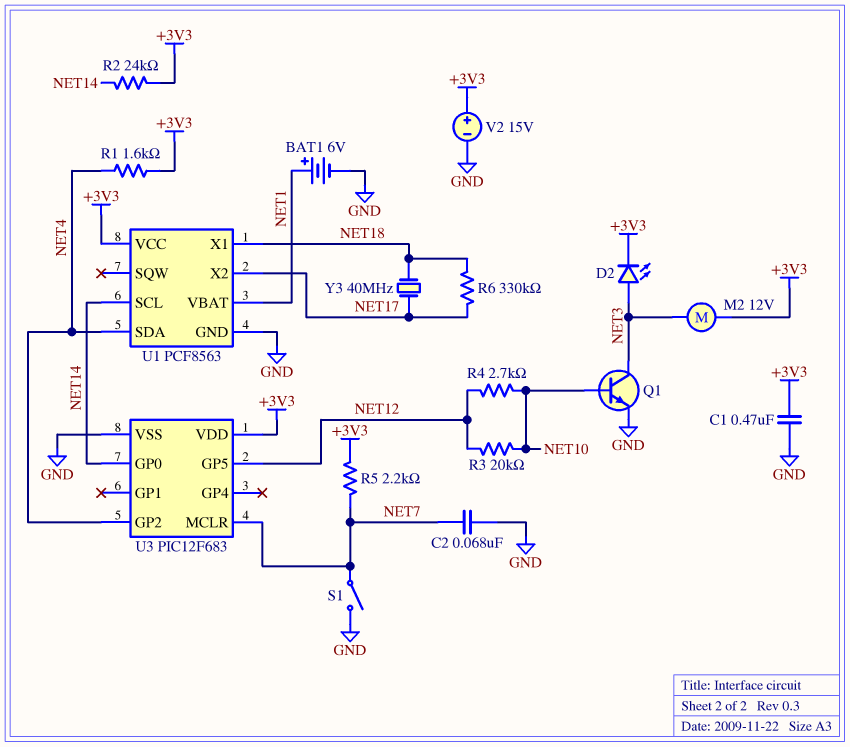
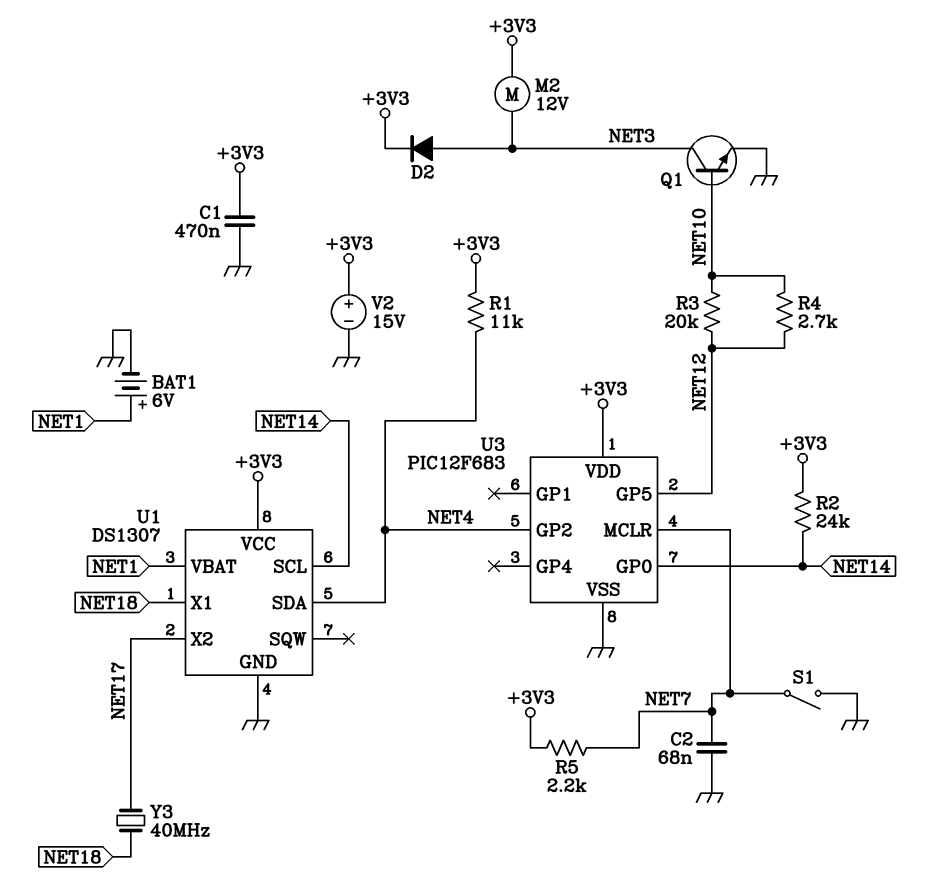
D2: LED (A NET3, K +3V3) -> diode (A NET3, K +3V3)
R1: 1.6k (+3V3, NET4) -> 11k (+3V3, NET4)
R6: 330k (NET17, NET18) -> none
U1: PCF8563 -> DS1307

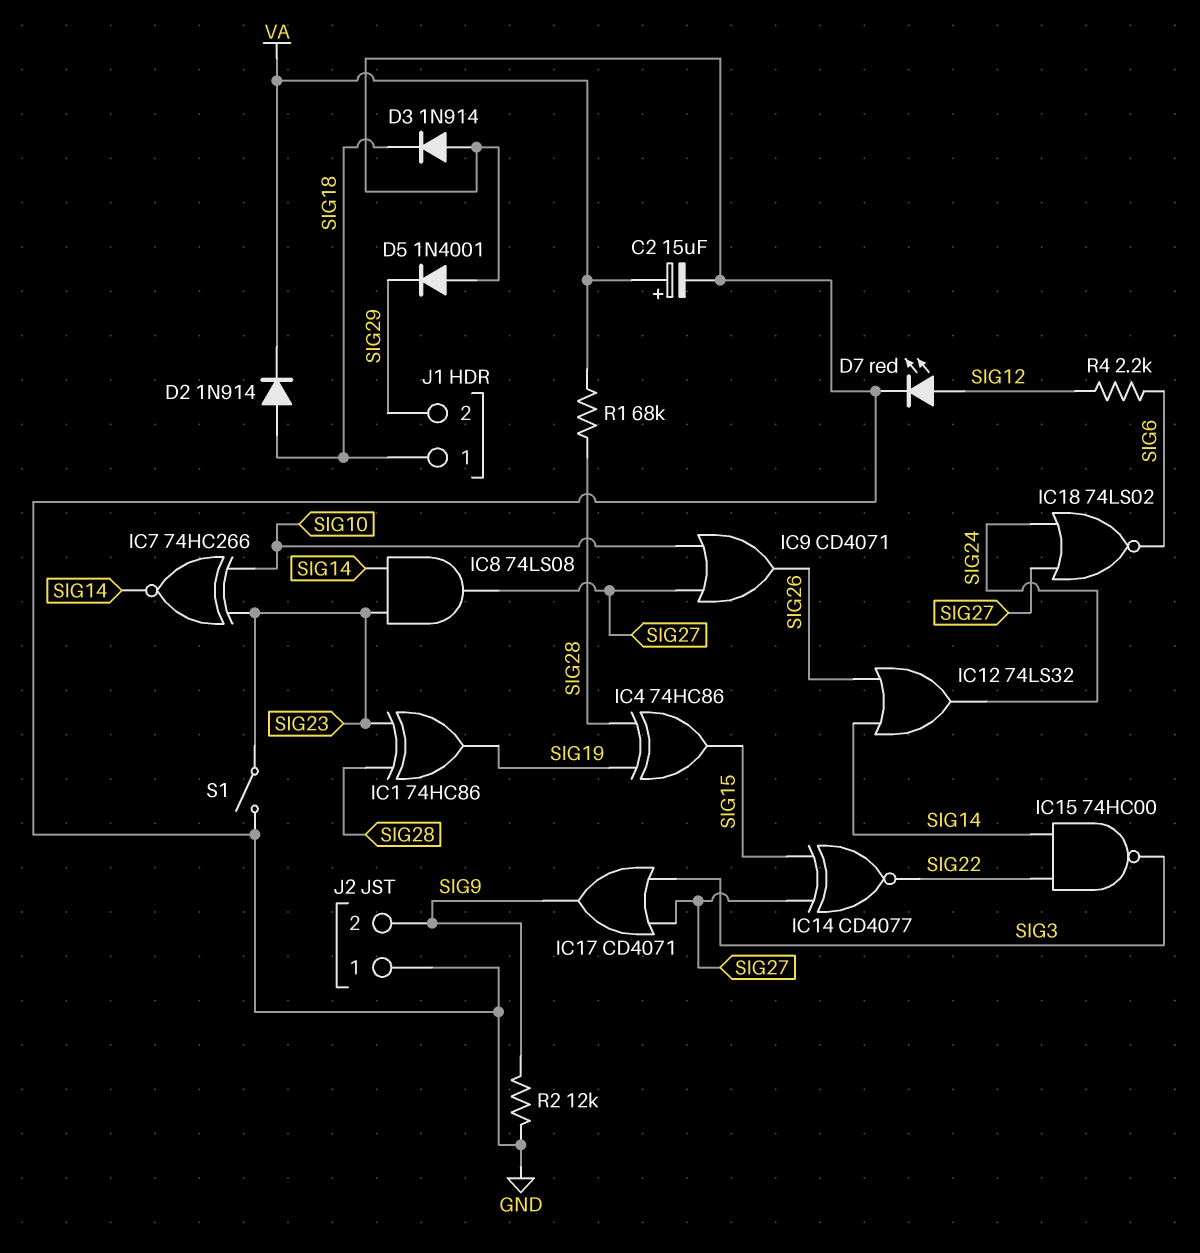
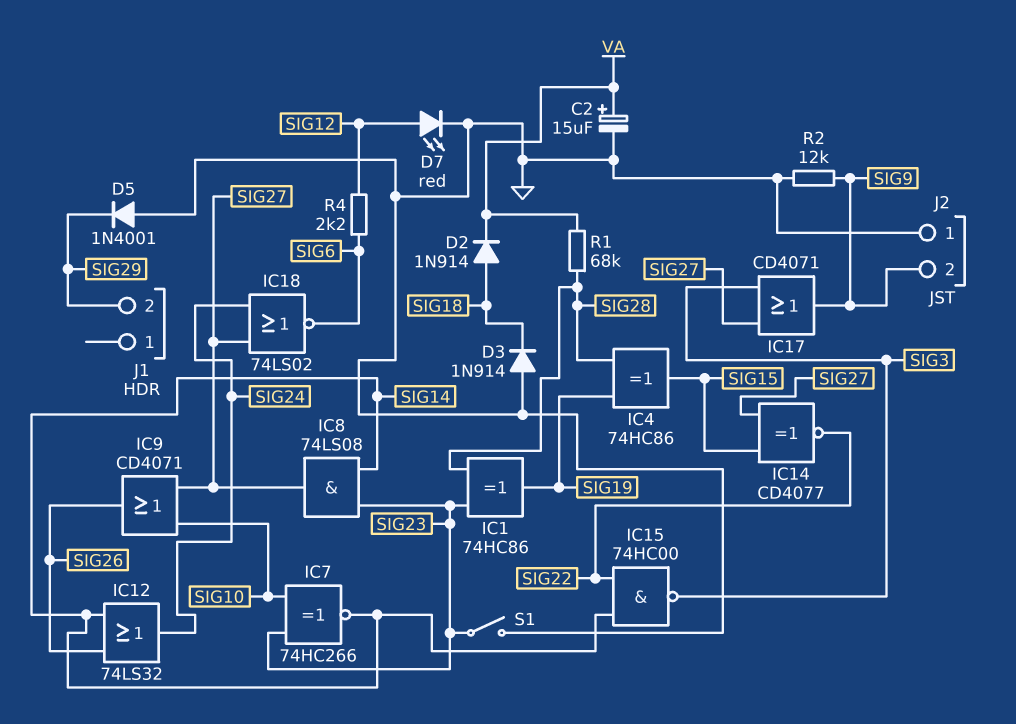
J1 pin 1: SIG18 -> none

------------------------------

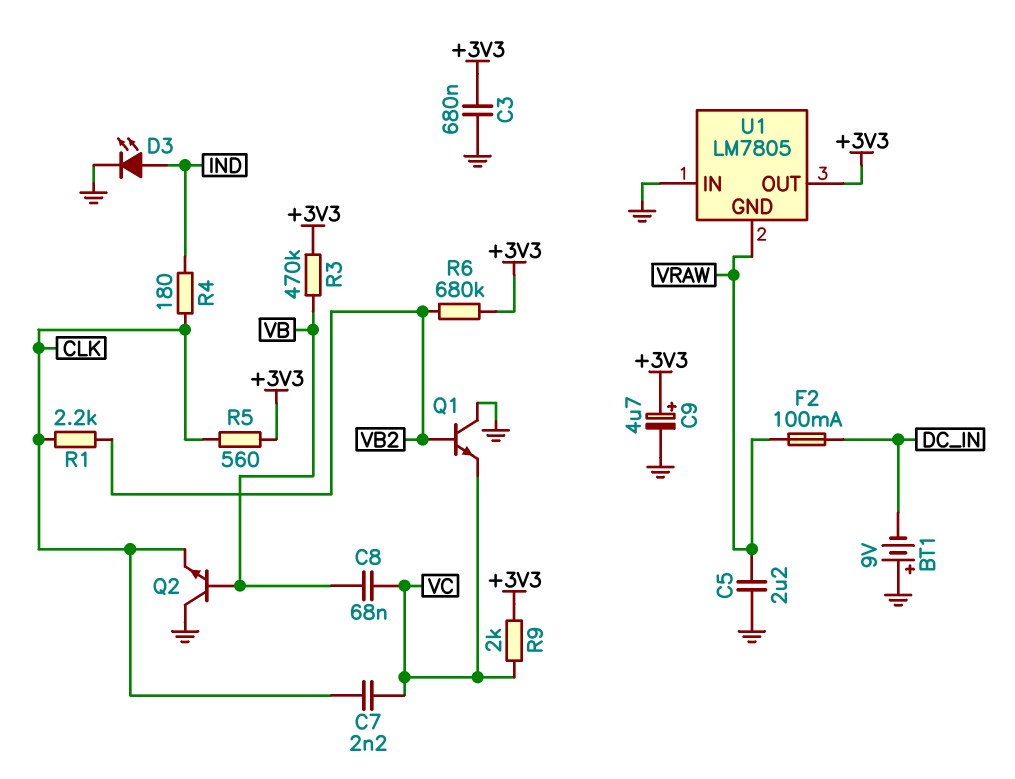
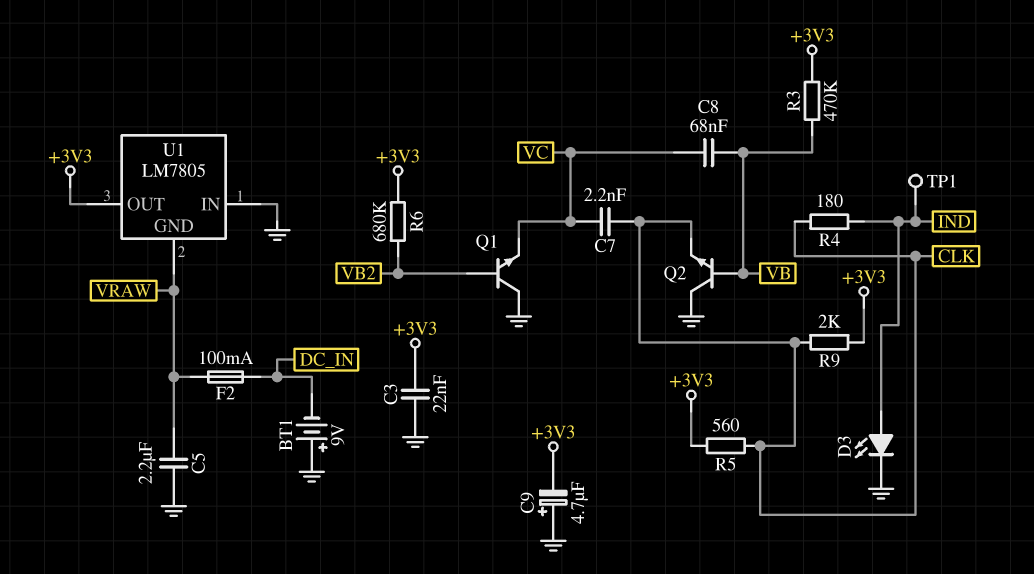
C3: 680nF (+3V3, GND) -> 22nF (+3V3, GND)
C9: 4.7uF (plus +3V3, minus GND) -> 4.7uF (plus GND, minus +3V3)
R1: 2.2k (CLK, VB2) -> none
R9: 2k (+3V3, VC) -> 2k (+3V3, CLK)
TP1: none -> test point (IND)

------------------------------

• **DESCRIPTION OF THE TASK**
From the data above, reproduce word for word the lines running from the line with "R1: 2.2k (CLK, VB2) -> none" to the line with "TP1: none -> test point (IND)", ends included.

• **TASK RESPONSE**
R1: 2.2k (CLK, VB2) -> none
R9: 2k (+3V3, VC) -> 2k (+3V3, CLK)
TP1: none -> test point (IND)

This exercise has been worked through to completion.